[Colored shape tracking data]

-*-*-

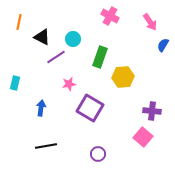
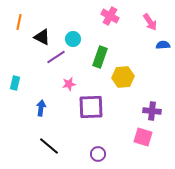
blue semicircle: rotated 56 degrees clockwise
purple square: moved 1 px right, 1 px up; rotated 32 degrees counterclockwise
pink square: rotated 24 degrees counterclockwise
black line: moved 3 px right; rotated 50 degrees clockwise
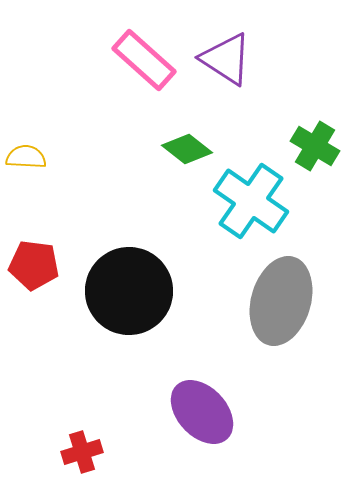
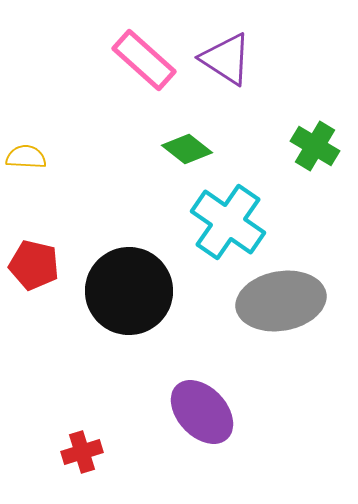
cyan cross: moved 23 px left, 21 px down
red pentagon: rotated 6 degrees clockwise
gray ellipse: rotated 64 degrees clockwise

-*-*-

-- Task goal --
Reproduce all entries above exactly, minus the images.

-- Response box --
blue semicircle: rotated 56 degrees clockwise
purple square: moved 1 px right, 1 px up; rotated 32 degrees counterclockwise
pink square: rotated 24 degrees counterclockwise
black line: moved 3 px right; rotated 50 degrees clockwise
cyan cross: moved 23 px left, 21 px down
red pentagon: rotated 6 degrees clockwise
gray ellipse: rotated 64 degrees clockwise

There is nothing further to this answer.